_WORK TASK_
Only the lines below from the one containing "D108: diode (A" through the last line should be set down, exactly as written and with no pictures.

(Edit tracking data)
-----

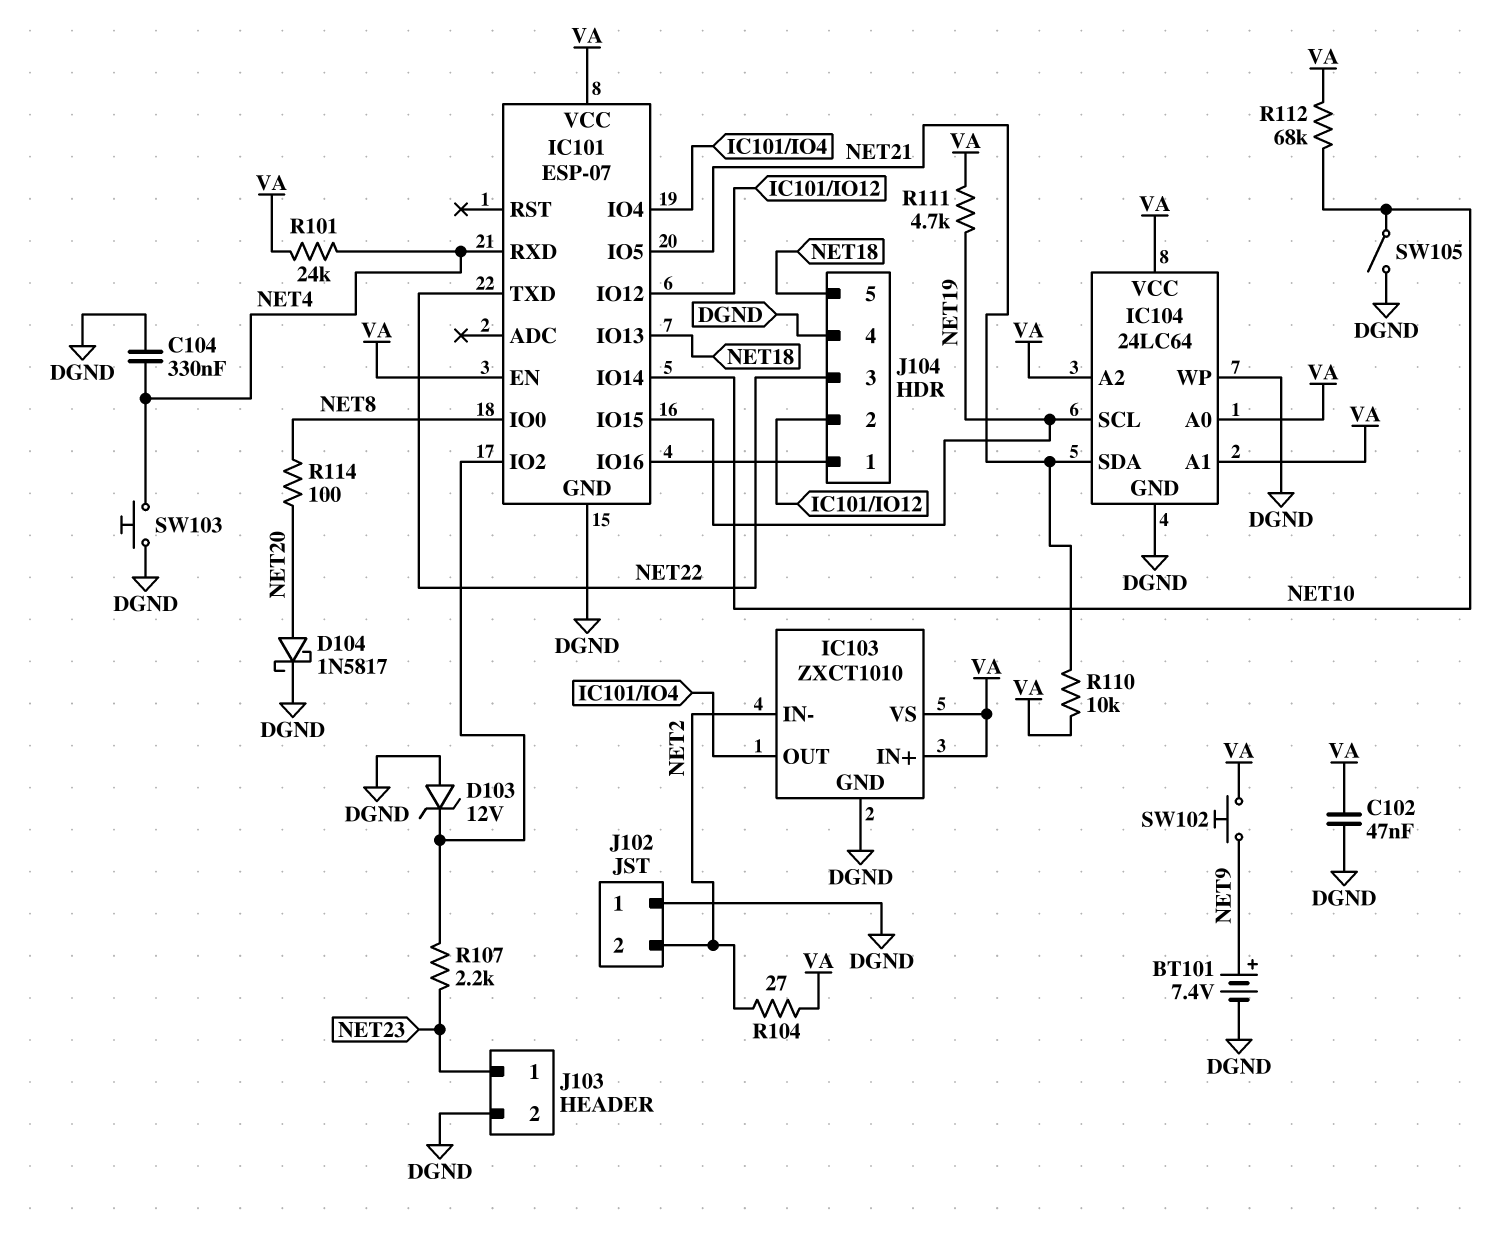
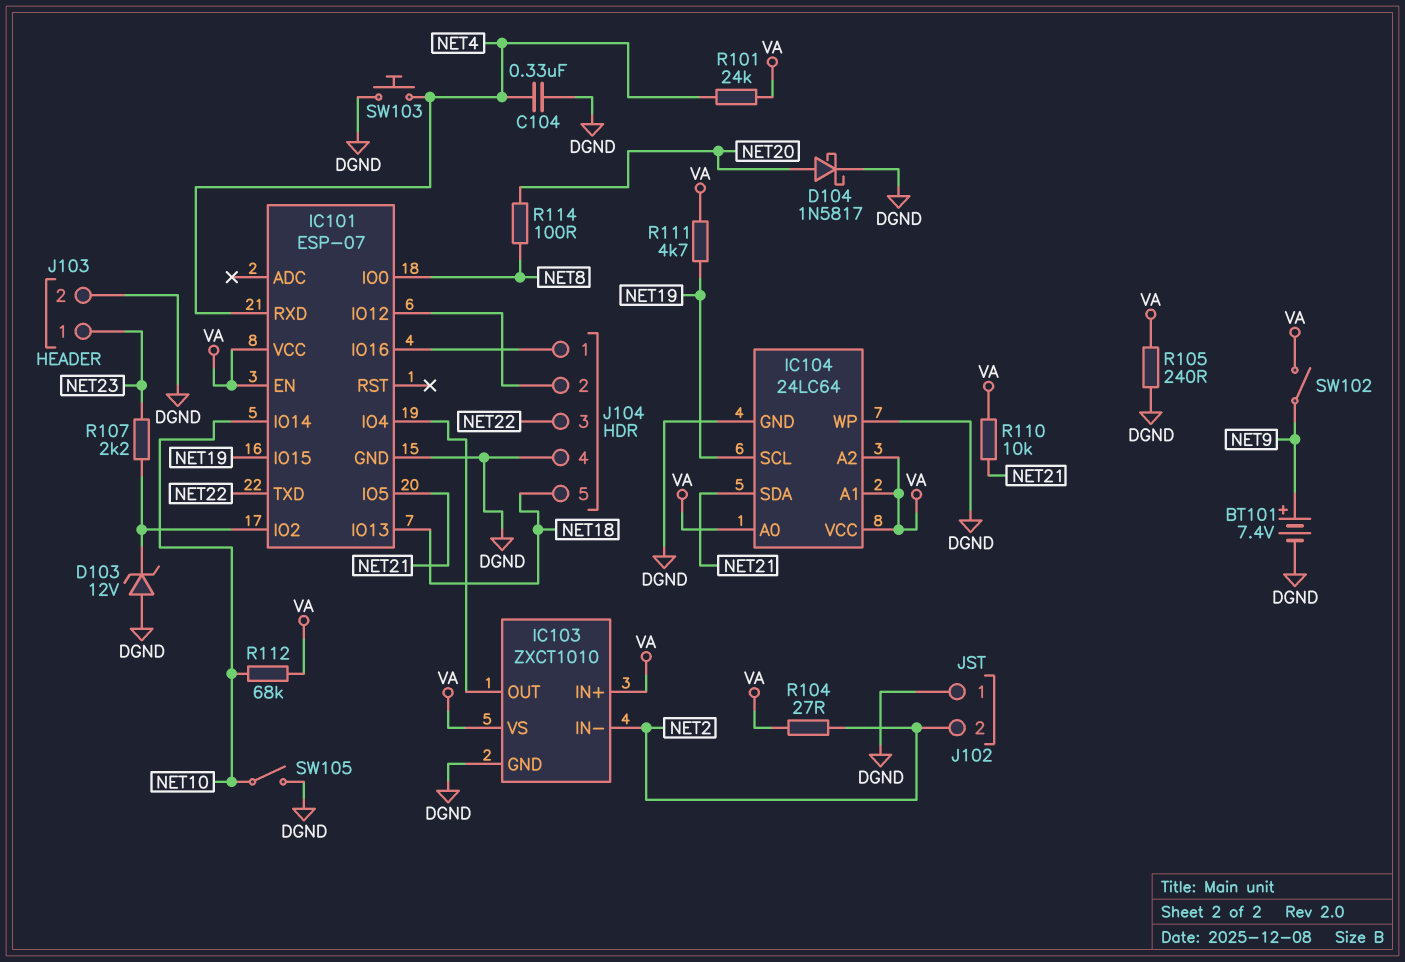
C102: 47nF (DGND, VA) -> none
R105: none -> 240 (DGND, VA)
SW102: button (NET9, VA) -> switch (NET9, VA)

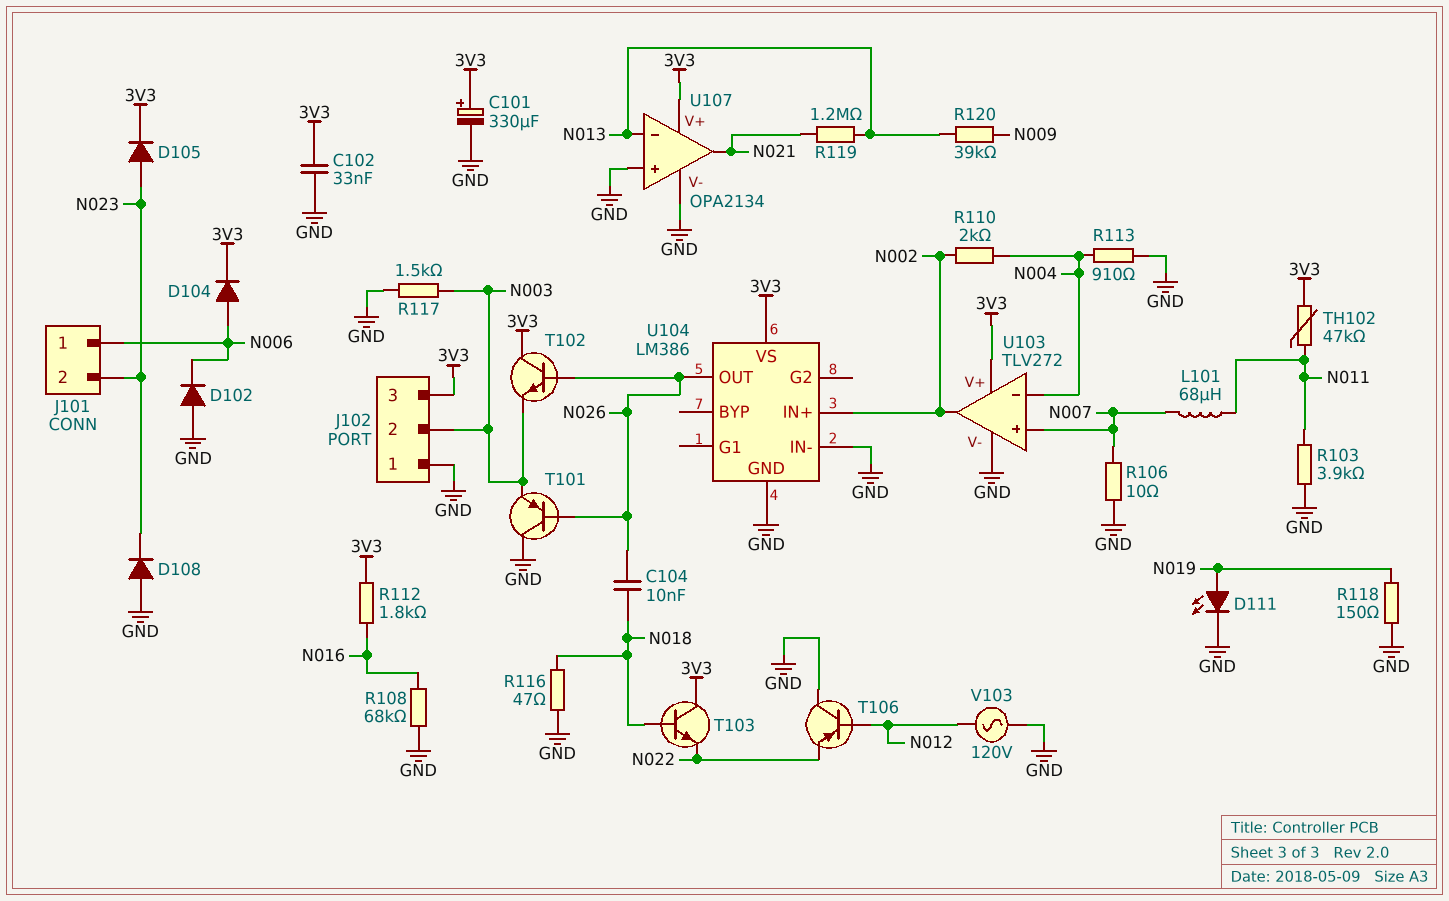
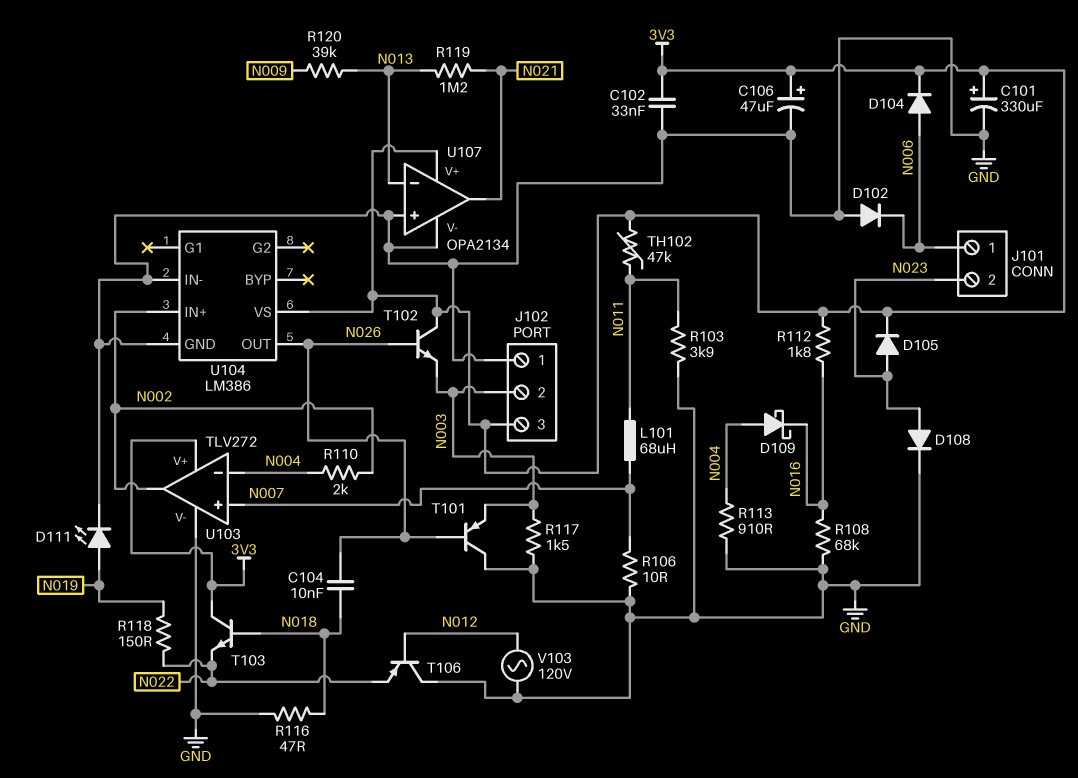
C106: none -> 47uF (plus 3V3, minus GND)
D108: diode (A GND, K N023) -> diode (A N023, K GND)
D109: none -> schottky (A N004, K N016)
R118: 150 (GND, N019) -> 150 (N019, N022)

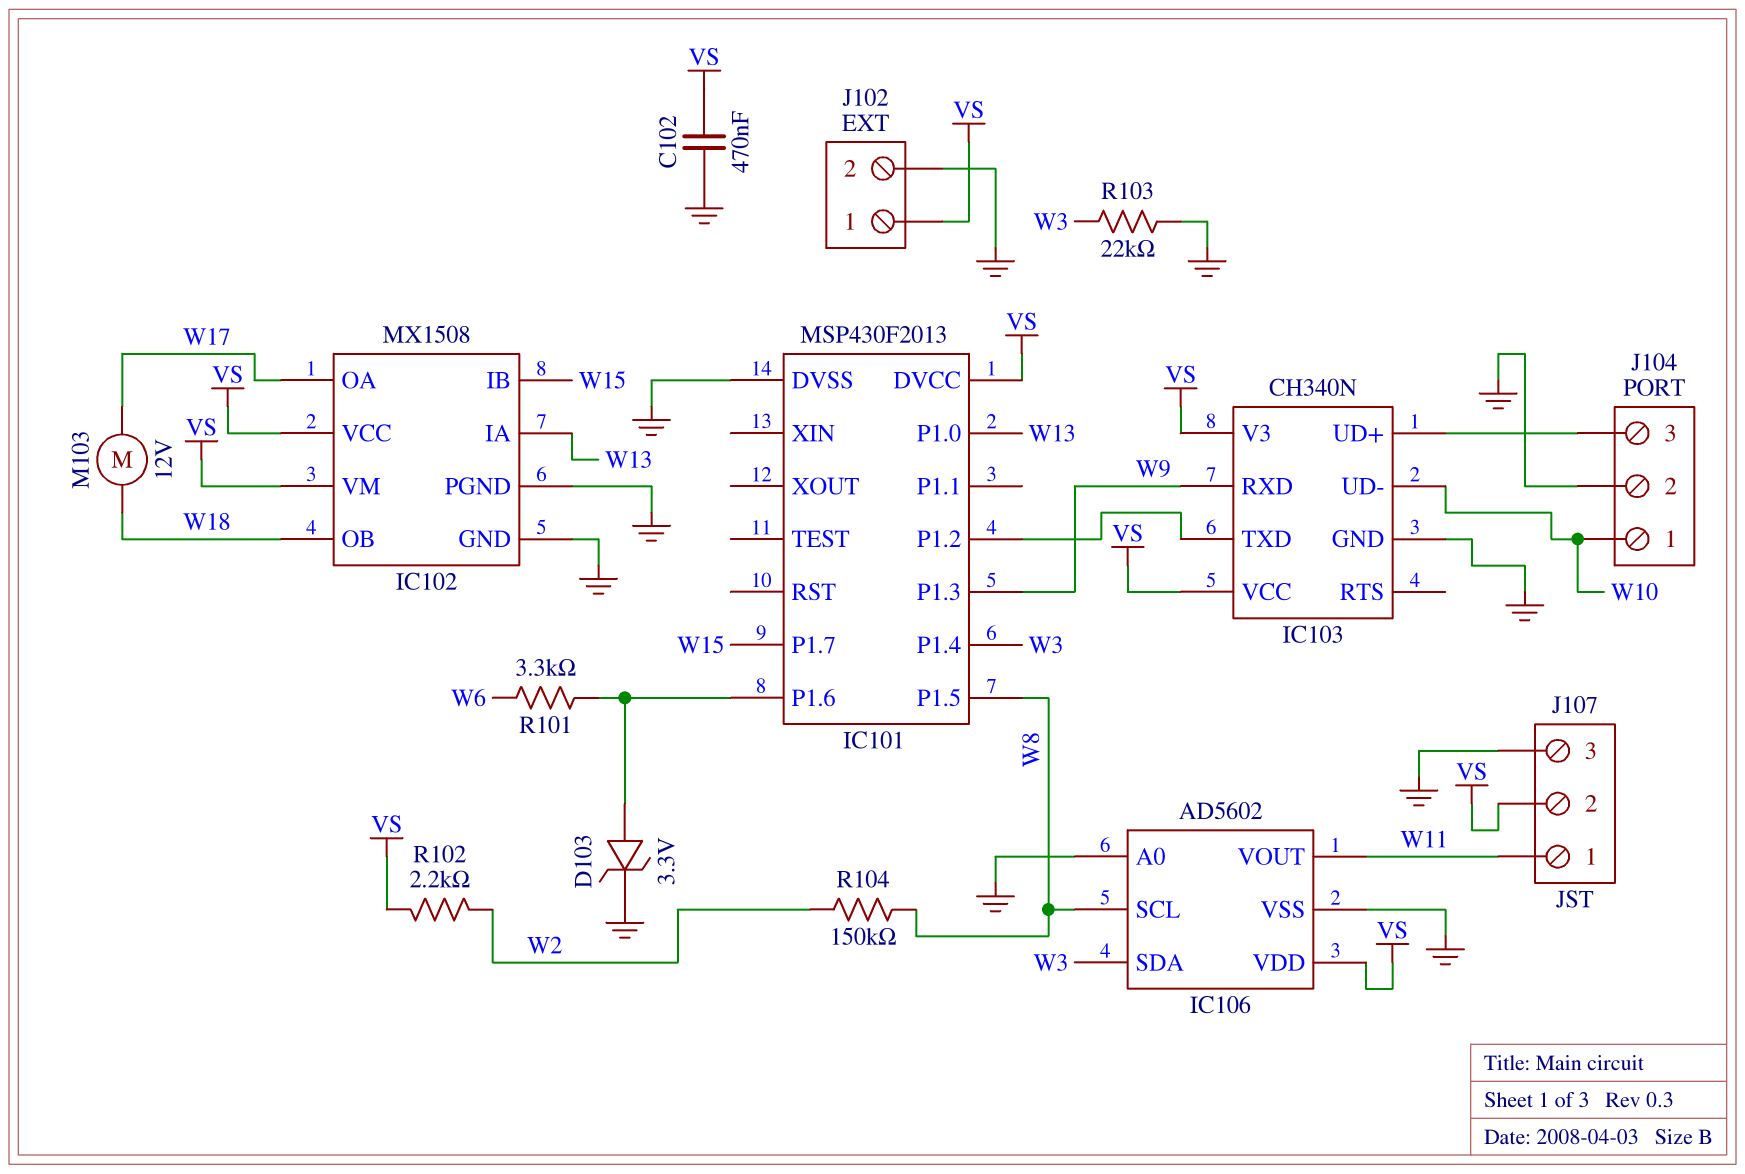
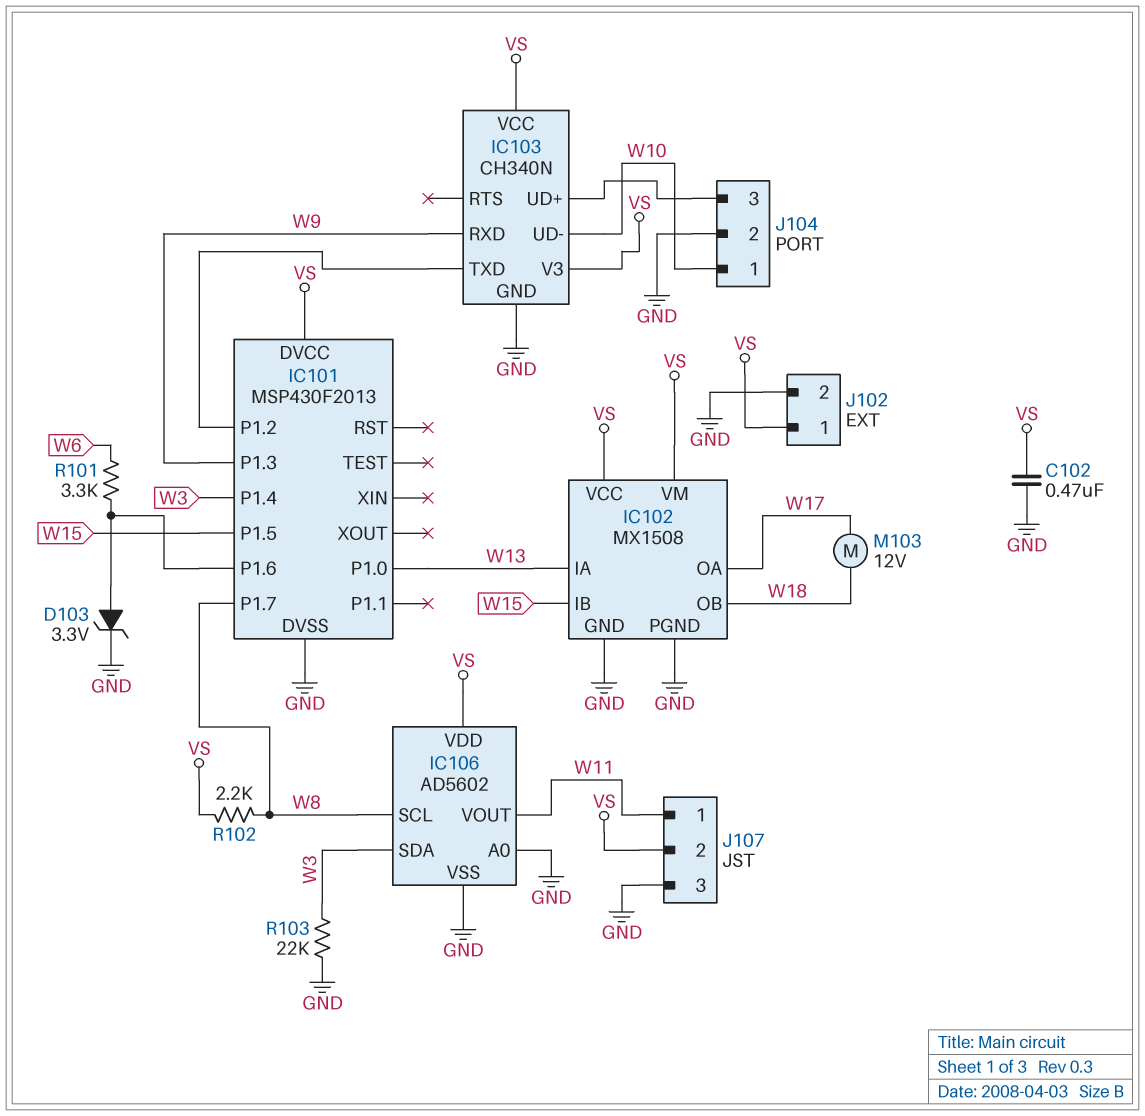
IC101 pin P1.5: W8 -> W15
IC101 pin P1.7: W15 -> W8
R102: 2.2k (VS, W2) -> 2.2k (VS, W8)
R104: 150k (W2, W8) -> none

-----

_TASK RESULT_
D108: diode (A GND, K N023) -> diode (A N023, K GND)
D109: none -> schottky (A N004, K N016)
R118: 150 (GND, N019) -> 150 (N019, N022)

IC101 pin P1.5: W8 -> W15
IC101 pin P1.7: W15 -> W8
R102: 2.2k (VS, W2) -> 2.2k (VS, W8)
R104: 150k (W2, W8) -> none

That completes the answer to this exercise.